[Records drawn from a dataset]
***
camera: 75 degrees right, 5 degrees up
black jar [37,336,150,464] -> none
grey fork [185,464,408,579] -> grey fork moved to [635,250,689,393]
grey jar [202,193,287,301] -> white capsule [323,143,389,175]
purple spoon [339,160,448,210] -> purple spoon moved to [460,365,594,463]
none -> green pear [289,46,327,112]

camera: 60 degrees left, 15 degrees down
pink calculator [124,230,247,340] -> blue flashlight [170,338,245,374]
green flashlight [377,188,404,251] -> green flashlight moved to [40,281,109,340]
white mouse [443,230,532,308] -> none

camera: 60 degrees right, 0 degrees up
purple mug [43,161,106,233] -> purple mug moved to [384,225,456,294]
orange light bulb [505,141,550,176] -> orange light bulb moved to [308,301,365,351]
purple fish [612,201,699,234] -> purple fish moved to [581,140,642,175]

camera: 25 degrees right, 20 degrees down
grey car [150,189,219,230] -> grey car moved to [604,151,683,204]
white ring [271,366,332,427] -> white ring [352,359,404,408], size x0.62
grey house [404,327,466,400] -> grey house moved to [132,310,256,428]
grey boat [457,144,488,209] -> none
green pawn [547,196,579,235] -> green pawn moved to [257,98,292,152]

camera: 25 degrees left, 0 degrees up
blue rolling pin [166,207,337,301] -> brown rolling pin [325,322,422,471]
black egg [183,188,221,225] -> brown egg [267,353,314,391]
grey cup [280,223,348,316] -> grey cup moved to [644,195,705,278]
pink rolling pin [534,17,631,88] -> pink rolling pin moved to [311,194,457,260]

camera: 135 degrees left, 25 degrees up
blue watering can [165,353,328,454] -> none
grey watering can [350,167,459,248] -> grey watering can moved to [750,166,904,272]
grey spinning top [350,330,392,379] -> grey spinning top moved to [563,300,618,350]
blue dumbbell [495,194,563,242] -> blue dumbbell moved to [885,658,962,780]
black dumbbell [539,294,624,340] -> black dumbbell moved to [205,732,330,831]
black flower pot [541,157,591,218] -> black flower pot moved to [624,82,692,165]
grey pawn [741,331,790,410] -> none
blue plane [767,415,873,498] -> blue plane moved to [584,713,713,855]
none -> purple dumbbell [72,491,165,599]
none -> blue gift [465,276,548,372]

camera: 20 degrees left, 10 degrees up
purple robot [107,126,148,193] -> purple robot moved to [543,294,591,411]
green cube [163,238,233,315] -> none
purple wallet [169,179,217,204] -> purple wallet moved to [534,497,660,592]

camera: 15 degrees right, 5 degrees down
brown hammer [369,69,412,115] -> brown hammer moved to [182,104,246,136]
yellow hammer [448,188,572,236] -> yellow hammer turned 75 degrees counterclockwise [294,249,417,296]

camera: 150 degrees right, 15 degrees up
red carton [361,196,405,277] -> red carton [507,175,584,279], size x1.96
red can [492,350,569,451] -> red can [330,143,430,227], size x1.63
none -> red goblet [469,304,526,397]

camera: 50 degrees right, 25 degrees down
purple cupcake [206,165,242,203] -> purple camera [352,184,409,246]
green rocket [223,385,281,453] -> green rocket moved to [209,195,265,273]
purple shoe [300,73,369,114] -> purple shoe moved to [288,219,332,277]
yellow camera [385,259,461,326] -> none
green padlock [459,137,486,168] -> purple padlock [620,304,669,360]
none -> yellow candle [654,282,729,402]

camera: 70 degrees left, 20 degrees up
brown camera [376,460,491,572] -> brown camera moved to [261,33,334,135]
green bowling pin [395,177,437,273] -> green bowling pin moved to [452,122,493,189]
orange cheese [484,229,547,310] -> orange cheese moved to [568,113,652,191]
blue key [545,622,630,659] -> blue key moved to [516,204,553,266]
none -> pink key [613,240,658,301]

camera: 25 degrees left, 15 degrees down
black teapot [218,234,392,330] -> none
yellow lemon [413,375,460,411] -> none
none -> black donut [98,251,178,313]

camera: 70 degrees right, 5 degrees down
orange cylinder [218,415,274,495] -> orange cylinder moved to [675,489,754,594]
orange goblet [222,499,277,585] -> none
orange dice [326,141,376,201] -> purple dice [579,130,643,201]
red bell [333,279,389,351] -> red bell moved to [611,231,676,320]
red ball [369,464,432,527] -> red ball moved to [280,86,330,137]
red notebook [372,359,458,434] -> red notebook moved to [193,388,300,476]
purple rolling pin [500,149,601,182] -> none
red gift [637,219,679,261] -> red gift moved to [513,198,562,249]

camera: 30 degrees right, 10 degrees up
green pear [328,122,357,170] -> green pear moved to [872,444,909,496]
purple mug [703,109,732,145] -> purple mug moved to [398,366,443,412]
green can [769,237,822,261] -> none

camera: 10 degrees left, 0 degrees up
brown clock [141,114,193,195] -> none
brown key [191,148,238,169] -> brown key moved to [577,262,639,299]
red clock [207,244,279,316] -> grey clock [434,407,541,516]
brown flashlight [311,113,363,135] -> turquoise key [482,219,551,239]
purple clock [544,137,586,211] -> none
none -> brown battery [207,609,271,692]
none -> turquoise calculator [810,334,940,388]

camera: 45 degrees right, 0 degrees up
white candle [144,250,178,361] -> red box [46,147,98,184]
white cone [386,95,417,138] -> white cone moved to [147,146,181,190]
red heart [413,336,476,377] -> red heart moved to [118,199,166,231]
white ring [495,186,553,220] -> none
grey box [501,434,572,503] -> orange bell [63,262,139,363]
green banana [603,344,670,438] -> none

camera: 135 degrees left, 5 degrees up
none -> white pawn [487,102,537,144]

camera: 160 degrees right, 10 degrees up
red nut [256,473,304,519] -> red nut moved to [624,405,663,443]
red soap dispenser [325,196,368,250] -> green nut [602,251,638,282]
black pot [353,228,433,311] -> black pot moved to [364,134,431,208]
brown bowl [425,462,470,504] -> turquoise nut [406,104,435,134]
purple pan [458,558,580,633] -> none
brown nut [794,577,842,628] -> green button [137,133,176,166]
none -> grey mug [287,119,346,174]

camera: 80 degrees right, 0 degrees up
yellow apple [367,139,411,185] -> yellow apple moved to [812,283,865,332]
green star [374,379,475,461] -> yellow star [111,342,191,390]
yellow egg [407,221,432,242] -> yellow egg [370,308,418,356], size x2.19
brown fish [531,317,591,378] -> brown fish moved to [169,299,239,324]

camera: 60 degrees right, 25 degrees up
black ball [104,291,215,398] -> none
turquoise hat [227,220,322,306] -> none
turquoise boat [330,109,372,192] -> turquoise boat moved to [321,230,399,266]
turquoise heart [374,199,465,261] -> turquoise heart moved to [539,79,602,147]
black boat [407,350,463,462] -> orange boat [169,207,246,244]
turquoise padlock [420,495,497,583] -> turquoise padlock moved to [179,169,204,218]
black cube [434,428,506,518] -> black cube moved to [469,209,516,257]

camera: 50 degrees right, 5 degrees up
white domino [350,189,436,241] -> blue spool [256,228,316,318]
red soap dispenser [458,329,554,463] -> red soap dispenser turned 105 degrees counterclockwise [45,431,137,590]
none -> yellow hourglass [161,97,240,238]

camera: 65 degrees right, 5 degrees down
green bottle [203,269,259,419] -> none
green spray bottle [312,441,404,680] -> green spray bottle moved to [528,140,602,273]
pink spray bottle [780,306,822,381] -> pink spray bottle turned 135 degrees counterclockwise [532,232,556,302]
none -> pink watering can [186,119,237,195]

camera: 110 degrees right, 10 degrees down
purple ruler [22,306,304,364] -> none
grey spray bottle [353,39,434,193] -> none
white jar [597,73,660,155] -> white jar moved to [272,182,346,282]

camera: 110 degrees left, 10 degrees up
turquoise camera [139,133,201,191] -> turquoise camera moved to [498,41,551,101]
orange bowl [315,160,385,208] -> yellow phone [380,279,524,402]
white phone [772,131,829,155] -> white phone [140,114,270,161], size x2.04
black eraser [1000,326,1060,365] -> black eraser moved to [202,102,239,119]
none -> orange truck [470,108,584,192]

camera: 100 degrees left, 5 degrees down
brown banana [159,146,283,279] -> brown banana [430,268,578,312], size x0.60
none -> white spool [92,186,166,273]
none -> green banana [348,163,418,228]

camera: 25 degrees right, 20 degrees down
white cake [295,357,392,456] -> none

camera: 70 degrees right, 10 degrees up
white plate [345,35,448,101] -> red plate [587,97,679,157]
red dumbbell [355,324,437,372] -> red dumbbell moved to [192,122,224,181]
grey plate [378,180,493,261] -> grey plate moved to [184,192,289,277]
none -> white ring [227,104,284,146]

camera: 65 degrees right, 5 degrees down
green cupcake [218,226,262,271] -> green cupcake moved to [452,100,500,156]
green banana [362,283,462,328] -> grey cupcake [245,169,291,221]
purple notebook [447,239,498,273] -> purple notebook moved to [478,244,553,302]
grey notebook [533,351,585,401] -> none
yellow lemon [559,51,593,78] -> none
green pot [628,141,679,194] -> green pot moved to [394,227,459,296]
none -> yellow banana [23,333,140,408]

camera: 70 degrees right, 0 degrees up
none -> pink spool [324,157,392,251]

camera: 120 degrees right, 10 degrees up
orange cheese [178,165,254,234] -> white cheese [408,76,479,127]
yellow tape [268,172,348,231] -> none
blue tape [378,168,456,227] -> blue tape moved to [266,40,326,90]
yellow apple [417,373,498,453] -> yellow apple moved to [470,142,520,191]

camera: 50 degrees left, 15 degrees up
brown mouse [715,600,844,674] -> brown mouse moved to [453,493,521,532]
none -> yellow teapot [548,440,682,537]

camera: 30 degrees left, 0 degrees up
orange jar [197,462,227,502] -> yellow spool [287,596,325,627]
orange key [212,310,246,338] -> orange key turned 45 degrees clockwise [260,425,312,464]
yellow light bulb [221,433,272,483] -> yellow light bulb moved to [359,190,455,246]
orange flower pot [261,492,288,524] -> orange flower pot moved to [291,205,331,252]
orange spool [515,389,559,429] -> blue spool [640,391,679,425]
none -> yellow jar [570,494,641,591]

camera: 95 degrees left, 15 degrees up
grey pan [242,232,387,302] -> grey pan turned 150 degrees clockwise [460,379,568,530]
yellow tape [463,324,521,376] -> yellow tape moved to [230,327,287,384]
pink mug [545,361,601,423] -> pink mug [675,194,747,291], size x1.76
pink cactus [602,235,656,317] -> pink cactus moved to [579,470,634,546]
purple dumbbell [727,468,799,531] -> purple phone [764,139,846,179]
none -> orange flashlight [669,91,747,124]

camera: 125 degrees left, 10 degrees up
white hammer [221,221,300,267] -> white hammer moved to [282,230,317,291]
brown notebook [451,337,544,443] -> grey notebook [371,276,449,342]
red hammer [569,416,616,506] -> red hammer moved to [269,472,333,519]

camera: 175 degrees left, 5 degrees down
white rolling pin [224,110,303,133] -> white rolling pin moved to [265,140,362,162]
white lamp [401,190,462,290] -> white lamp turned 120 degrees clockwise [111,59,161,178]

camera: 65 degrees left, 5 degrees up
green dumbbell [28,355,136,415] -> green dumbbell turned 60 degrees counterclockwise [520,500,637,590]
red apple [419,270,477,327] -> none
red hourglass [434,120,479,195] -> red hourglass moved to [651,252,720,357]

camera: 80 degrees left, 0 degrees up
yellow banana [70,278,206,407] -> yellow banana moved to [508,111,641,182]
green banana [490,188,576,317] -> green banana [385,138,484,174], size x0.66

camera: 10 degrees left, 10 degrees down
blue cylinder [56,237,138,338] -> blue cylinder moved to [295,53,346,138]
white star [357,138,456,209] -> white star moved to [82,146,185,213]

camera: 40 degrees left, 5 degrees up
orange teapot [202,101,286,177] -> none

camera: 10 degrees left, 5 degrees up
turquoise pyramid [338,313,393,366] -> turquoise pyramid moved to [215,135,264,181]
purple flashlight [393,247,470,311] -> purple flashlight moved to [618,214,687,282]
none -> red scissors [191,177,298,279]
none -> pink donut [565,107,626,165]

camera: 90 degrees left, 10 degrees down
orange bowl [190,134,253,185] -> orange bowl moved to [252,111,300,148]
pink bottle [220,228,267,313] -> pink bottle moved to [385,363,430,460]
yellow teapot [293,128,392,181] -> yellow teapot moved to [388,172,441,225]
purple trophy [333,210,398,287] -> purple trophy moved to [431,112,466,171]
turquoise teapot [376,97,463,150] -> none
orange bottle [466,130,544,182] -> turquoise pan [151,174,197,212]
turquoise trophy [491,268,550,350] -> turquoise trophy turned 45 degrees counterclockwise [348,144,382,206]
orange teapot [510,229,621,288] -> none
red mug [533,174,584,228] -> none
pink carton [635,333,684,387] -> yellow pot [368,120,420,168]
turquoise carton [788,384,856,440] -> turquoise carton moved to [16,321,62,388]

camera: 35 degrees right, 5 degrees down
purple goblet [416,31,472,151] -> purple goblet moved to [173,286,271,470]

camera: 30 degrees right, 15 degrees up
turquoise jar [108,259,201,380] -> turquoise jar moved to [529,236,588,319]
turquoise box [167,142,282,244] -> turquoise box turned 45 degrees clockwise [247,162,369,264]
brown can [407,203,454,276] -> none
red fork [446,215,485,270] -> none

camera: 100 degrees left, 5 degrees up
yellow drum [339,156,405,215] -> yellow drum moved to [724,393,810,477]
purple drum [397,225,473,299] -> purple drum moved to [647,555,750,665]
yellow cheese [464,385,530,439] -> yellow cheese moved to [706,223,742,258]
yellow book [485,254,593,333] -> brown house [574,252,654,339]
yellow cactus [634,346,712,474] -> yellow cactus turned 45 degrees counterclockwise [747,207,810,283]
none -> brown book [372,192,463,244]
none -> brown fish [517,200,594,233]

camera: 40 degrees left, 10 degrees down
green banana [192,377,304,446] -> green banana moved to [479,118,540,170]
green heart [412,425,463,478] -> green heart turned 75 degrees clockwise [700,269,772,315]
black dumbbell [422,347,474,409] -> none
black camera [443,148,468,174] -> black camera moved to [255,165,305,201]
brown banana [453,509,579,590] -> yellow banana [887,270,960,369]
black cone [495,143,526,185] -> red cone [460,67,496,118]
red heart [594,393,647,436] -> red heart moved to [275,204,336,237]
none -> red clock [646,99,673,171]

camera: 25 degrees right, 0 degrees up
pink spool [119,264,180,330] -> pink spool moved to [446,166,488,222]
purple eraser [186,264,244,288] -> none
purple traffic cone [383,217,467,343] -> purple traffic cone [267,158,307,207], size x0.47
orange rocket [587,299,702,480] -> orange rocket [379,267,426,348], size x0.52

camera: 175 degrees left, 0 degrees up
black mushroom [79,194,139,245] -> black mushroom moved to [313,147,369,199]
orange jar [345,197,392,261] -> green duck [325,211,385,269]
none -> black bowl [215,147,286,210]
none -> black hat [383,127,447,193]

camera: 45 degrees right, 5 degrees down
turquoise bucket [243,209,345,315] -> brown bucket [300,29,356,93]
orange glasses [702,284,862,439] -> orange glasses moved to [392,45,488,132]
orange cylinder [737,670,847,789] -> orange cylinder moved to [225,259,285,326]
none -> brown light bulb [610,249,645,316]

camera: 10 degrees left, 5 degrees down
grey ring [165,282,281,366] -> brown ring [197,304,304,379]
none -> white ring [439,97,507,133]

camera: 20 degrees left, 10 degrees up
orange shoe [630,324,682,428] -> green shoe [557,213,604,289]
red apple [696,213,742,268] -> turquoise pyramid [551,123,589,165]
***
> [ACTIVITY]: Output exactly the lines of the records from the first through the one bearing "grey jar [202,193,287,301]", both ends included.

> [WRITTEN ANSWER]:
camera: 75 degrees right, 5 degrees up
black jar [37,336,150,464] -> none
grey fork [185,464,408,579] -> grey fork moved to [635,250,689,393]
grey jar [202,193,287,301] -> white capsule [323,143,389,175]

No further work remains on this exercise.